-- Recorded data follows --

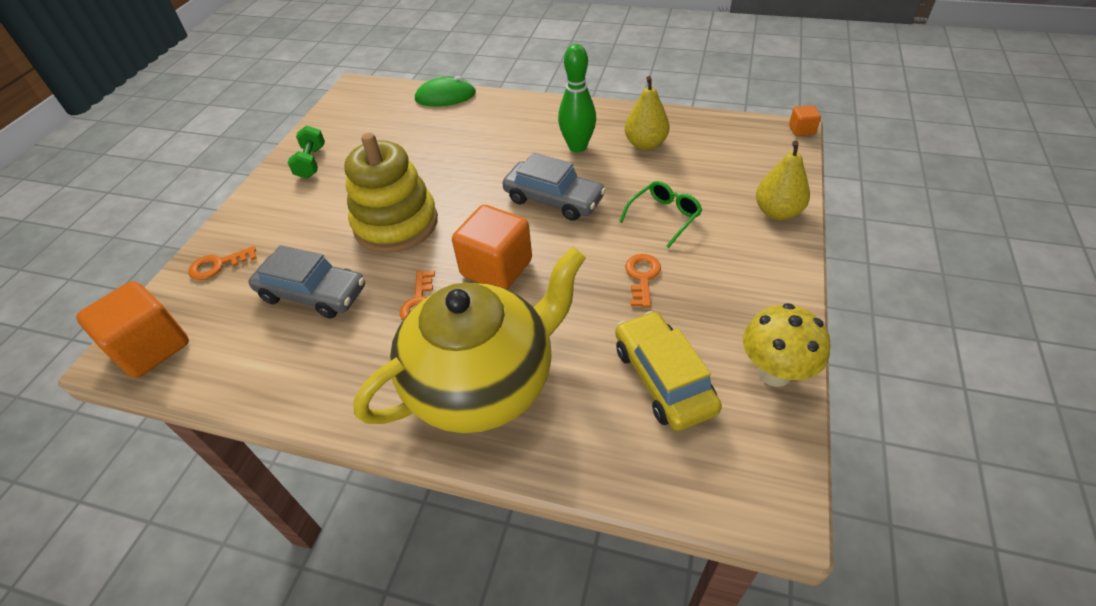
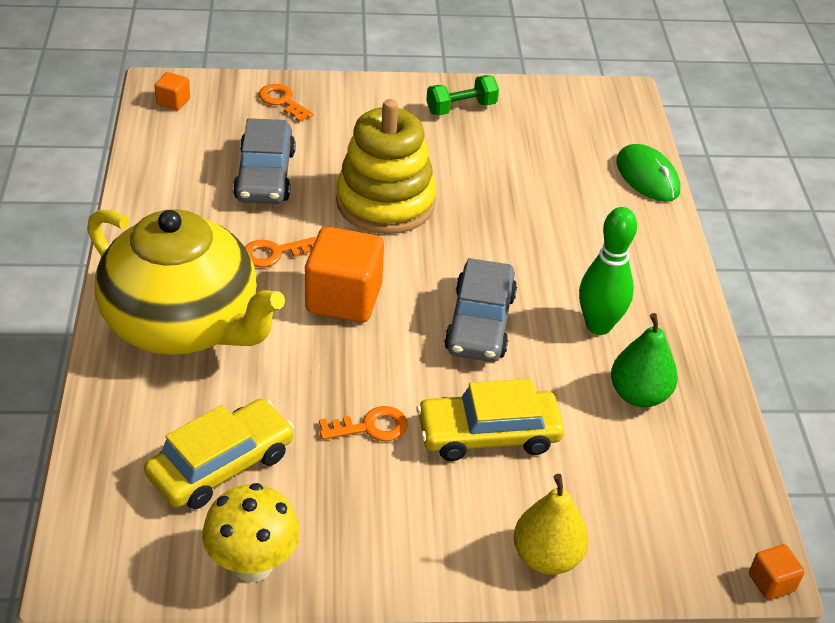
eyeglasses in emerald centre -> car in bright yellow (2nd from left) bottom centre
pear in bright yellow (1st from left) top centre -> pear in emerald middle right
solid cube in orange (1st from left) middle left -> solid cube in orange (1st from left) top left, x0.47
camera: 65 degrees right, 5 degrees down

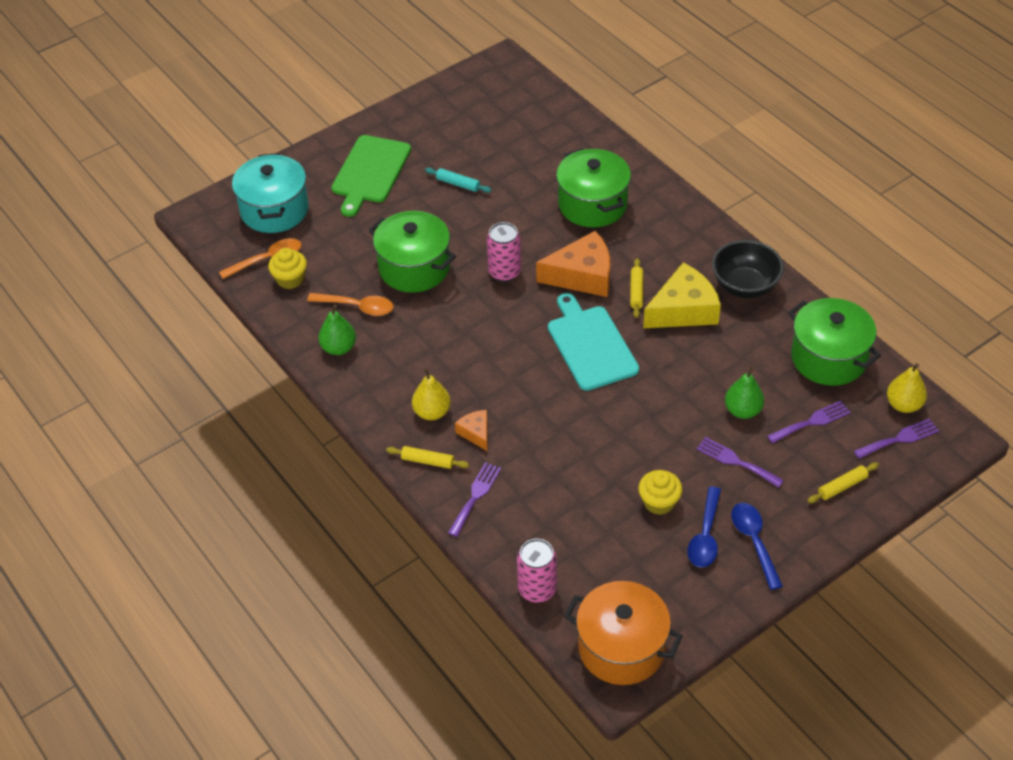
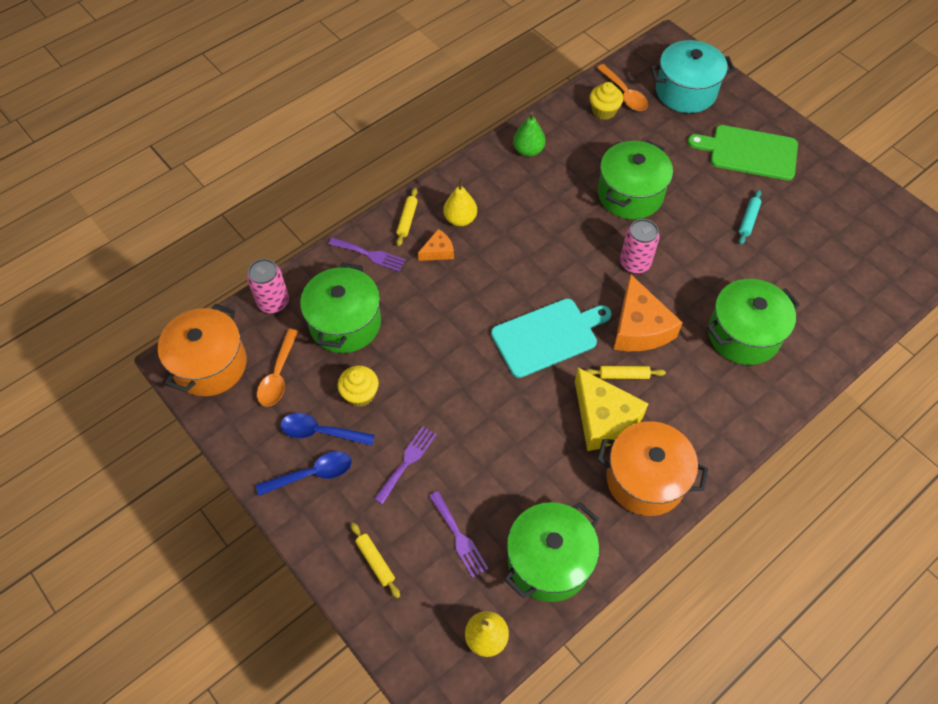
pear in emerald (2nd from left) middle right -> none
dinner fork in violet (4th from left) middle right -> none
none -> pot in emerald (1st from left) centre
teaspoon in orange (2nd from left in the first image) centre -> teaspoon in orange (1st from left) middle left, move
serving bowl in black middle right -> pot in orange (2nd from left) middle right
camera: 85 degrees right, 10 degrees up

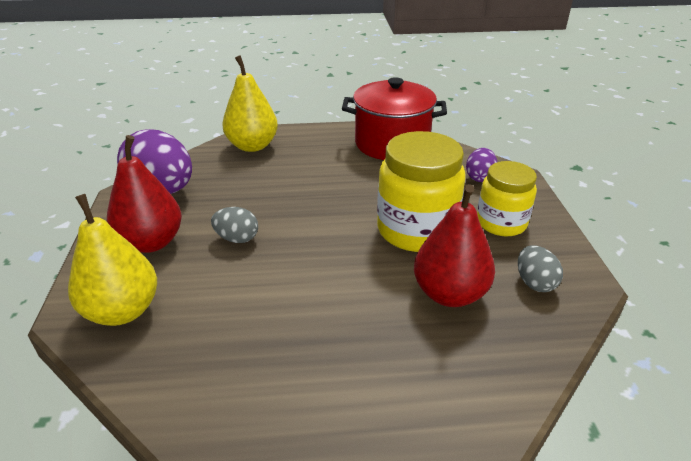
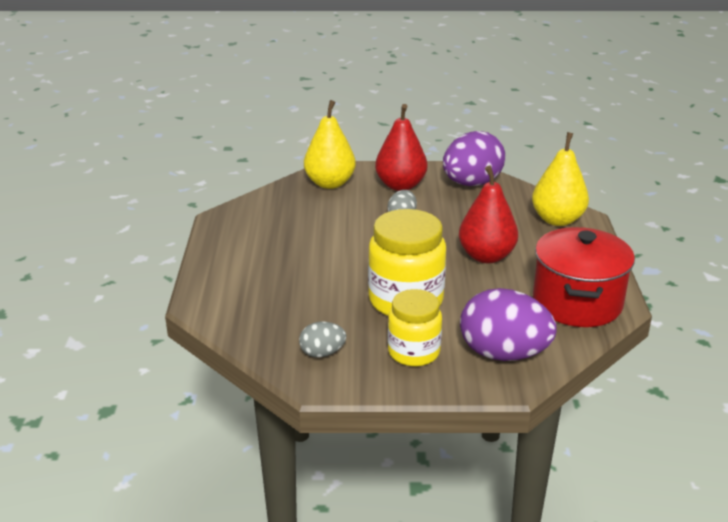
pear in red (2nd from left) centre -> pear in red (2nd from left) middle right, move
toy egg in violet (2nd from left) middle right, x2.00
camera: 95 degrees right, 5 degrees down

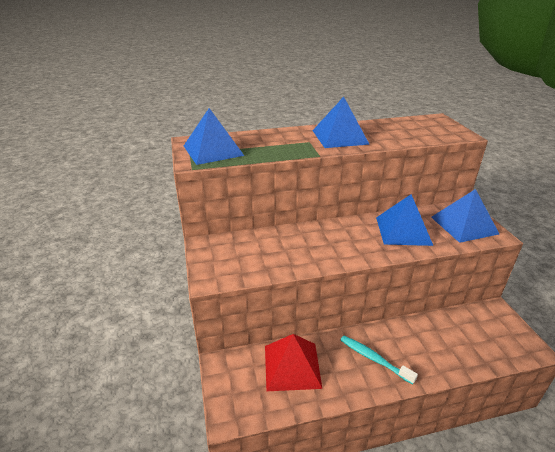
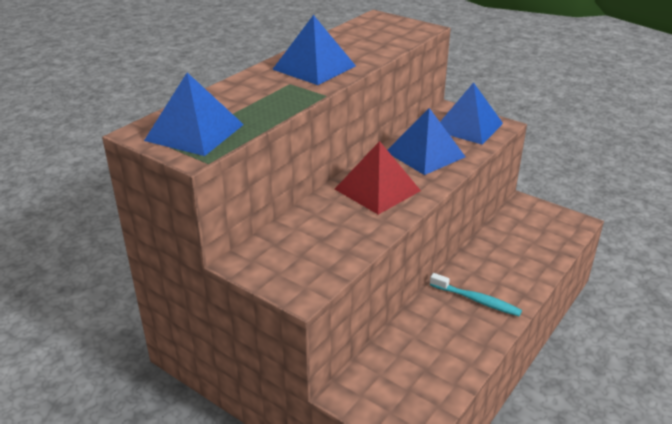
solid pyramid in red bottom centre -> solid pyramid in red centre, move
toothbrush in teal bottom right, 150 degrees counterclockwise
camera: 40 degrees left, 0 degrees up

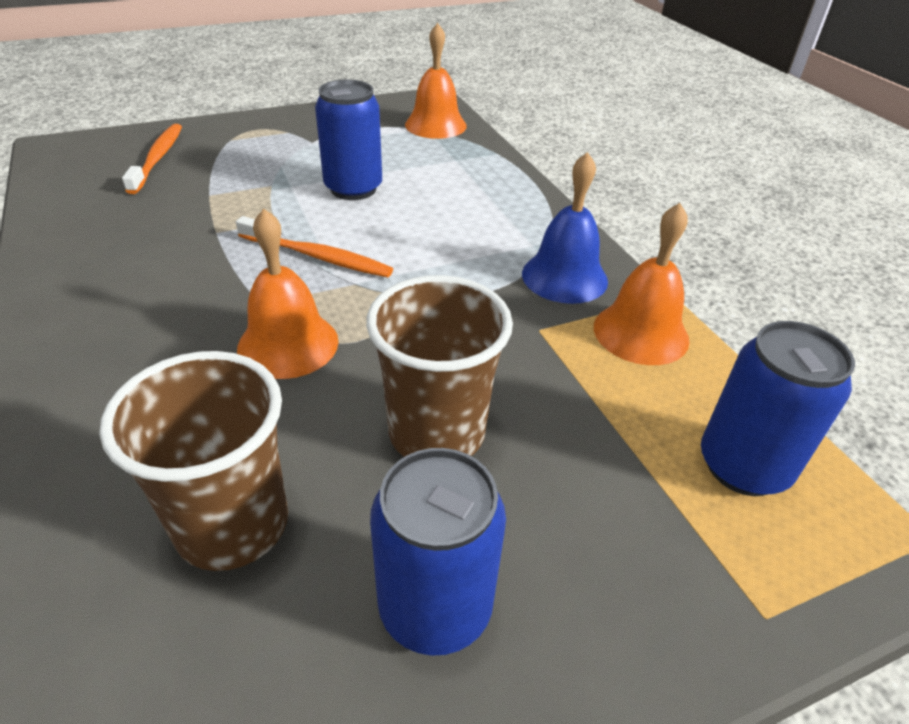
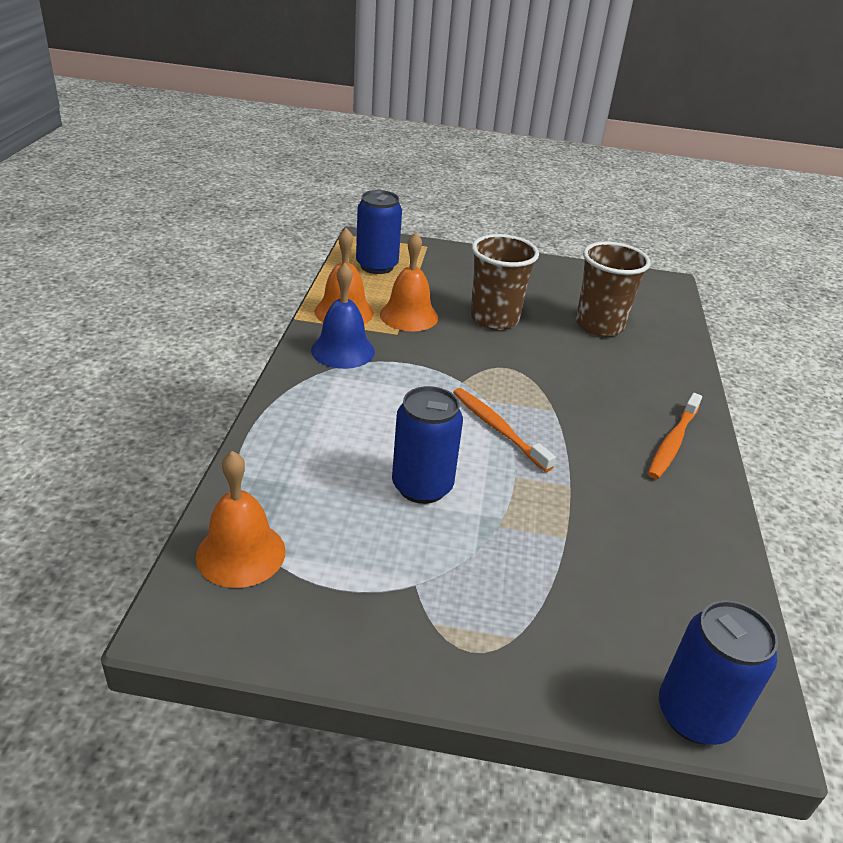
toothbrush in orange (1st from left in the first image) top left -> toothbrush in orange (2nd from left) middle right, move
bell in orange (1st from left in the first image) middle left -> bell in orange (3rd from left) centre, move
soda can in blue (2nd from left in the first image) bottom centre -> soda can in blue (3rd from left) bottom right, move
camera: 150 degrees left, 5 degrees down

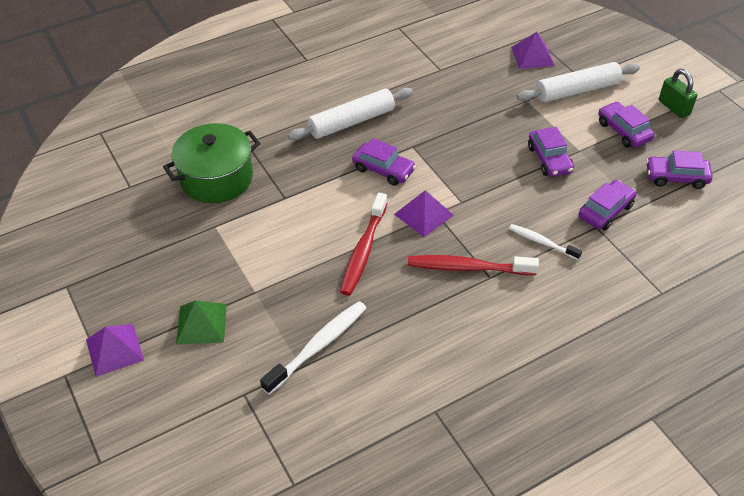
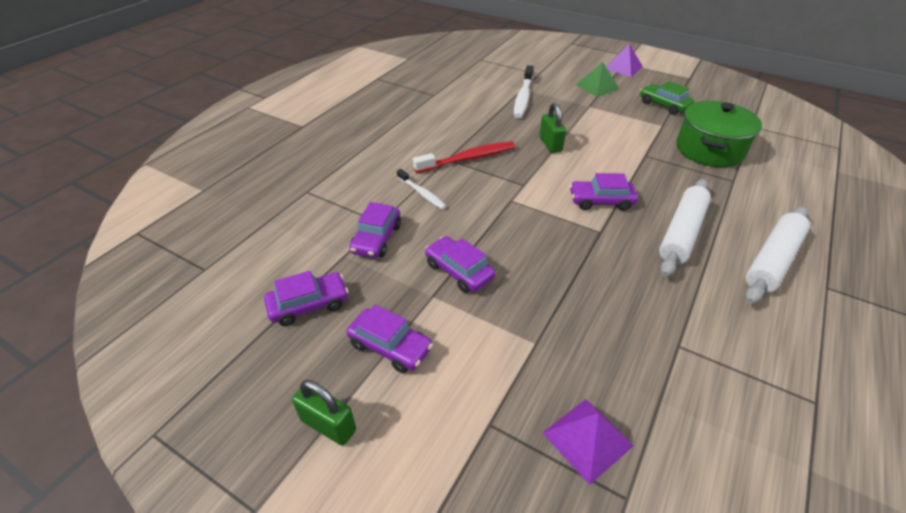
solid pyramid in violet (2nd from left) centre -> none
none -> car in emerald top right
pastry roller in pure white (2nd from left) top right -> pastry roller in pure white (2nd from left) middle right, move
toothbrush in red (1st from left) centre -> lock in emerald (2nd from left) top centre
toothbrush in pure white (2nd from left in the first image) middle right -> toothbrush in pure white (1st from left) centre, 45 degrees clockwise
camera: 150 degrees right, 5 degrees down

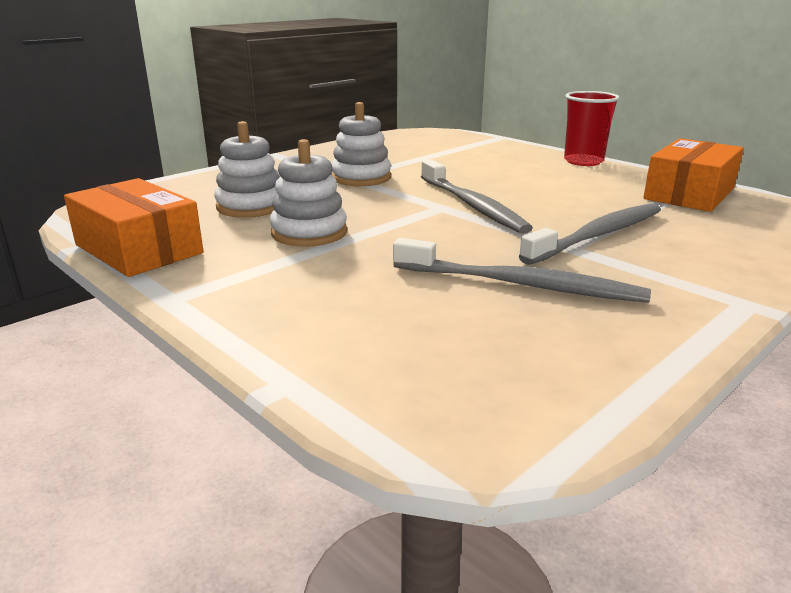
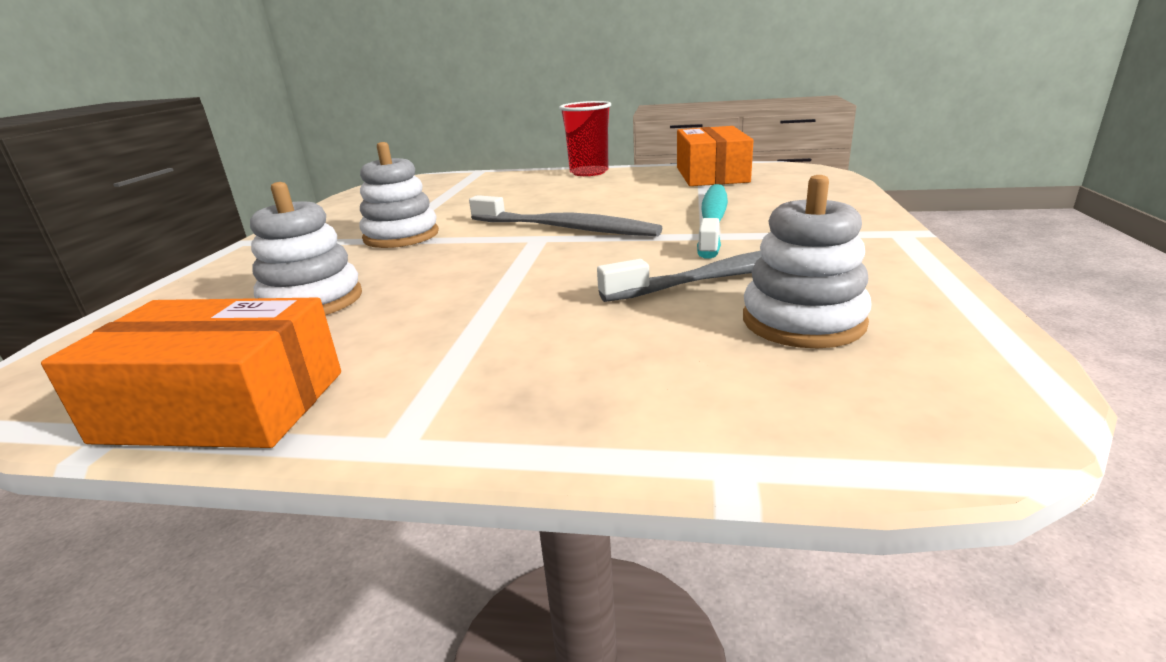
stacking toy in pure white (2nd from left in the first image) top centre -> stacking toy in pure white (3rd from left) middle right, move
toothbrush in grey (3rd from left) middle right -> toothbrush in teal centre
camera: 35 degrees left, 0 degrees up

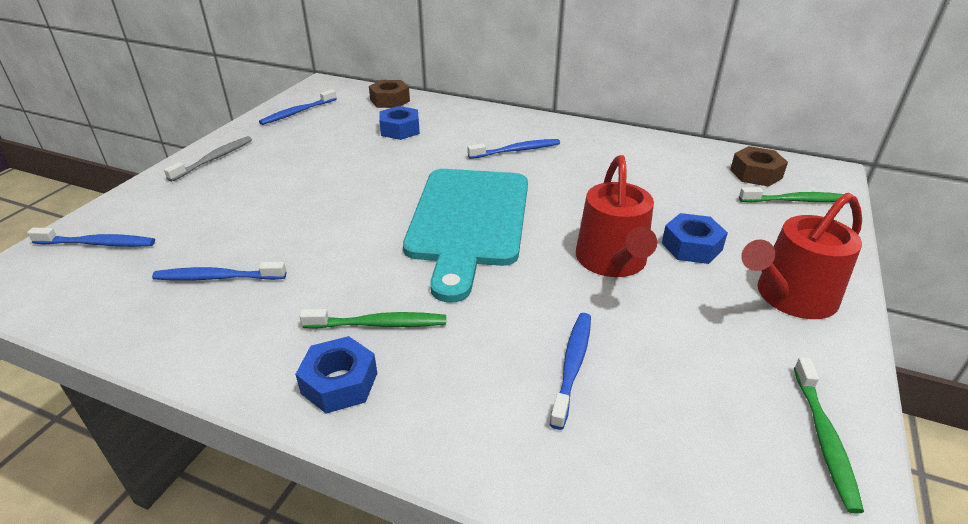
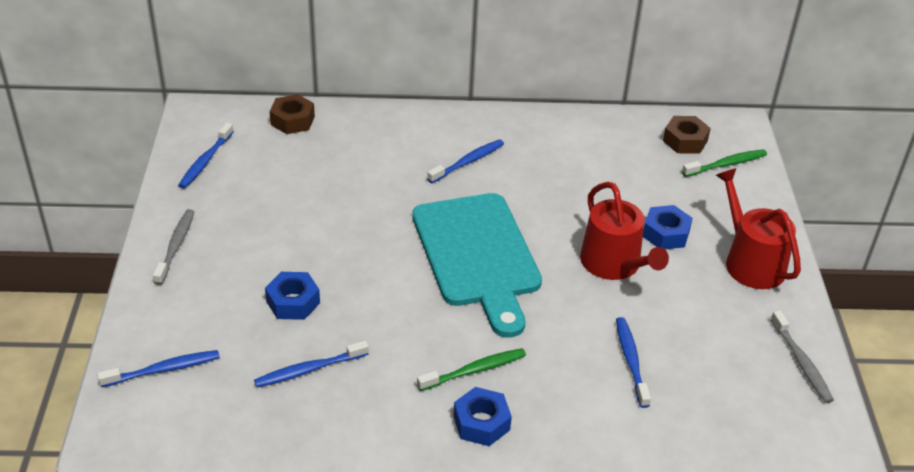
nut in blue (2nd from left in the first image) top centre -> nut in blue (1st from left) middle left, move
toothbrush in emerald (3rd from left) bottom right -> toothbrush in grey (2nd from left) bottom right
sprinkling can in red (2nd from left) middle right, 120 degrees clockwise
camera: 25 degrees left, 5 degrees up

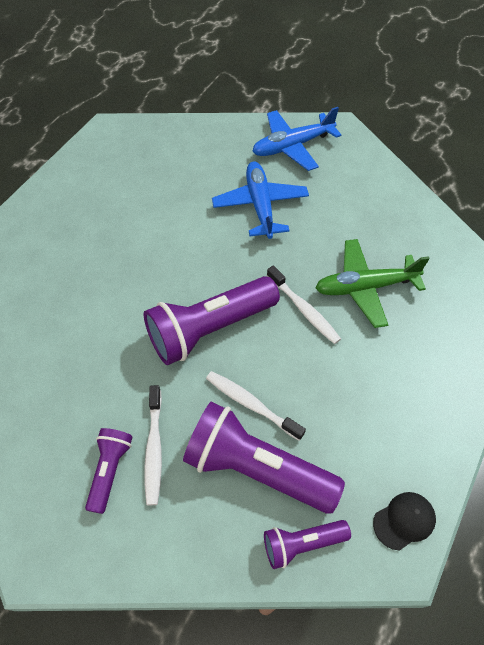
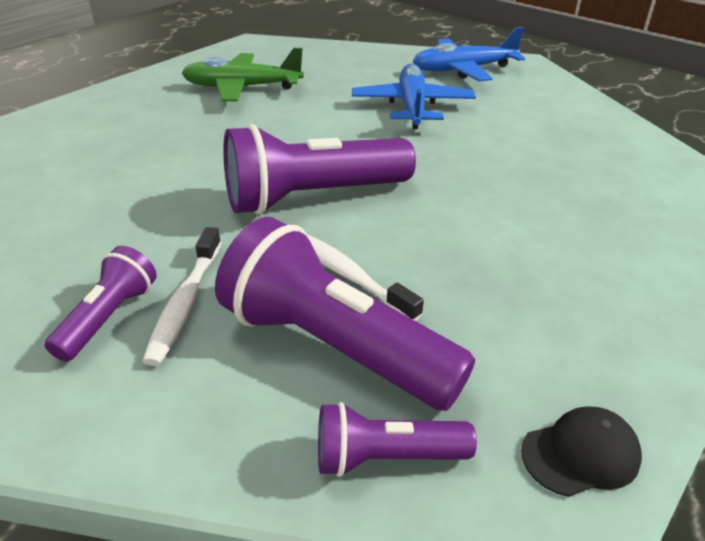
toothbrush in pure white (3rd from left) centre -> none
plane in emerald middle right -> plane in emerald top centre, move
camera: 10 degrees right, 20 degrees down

-- Recorded data concluded --

→ **Aim of the exercise**: Where a picture appears in the data, omit it; restate the rest word for word.

→ **Exercise output**:
eyeglasses in emerald centre -> car in bright yellow (2nd from left) bottom centre
pear in bright yellow (1st from left) top centre -> pear in emerald middle right
solid cube in orange (1st from left) middle left -> solid cube in orange (1st from left) top left, x0.47
camera: 65 degrees right, 5 degrees down

pear in emerald (2nd from left) middle right -> none
dinner fork in violet (4th from left) middle right -> none
none -> pot in emerald (1st from left) centre
teaspoon in orange (2nd from left in the first image) centre -> teaspoon in orange (1st from left) middle left, move
serving bowl in black middle right -> pot in orange (2nd from left) middle right
camera: 85 degrees right, 10 degrees up

pear in red (2nd from left) centre -> pear in red (2nd from left) middle right, move
toy egg in violet (2nd from left) middle right, x2.00
camera: 95 degrees right, 5 degrees down

solid pyramid in red bottom centre -> solid pyramid in red centre, move
toothbrush in teal bottom right, 150 degrees counterclockwise
camera: 40 degrees left, 0 degrees up

toothbrush in orange (1st from left in the first image) top left -> toothbrush in orange (2nd from left) middle right, move
bell in orange (1st from left in the first image) middle left -> bell in orange (3rd from left) centre, move
soda can in blue (2nd from left in the first image) bottom centre -> soda can in blue (3rd from left) bottom right, move
camera: 150 degrees left, 5 degrees down

solid pyramid in violet (2nd from left) centre -> none
none -> car in emerald top right
pastry roller in pure white (2nd from left) top right -> pastry roller in pure white (2nd from left) middle right, move
toothbrush in red (1st from left) centre -> lock in emerald (2nd from left) top centre
toothbrush in pure white (2nd from left in the first image) middle right -> toothbrush in pure white (1st from left) centre, 45 degrees clockwise
camera: 150 degrees right, 5 degrees down

stacking toy in pure white (2nd from left in the first image) top centre -> stacking toy in pure white (3rd from left) middle right, move
toothbrush in grey (3rd from left) middle right -> toothbrush in teal centre
camera: 35 degrees left, 0 degrees up

nut in blue (2nd from left in the first image) top centre -> nut in blue (1st from left) middle left, move
toothbrush in emerald (3rd from left) bottom right -> toothbrush in grey (2nd from left) bottom right
sprinkling can in red (2nd from left) middle right, 120 degrees clockwise
camera: 25 degrees left, 5 degrees up

toothbrush in pure white (3rd from left) centre -> none
plane in emerald middle right -> plane in emerald top centre, move
camera: 10 degrees right, 20 degrees down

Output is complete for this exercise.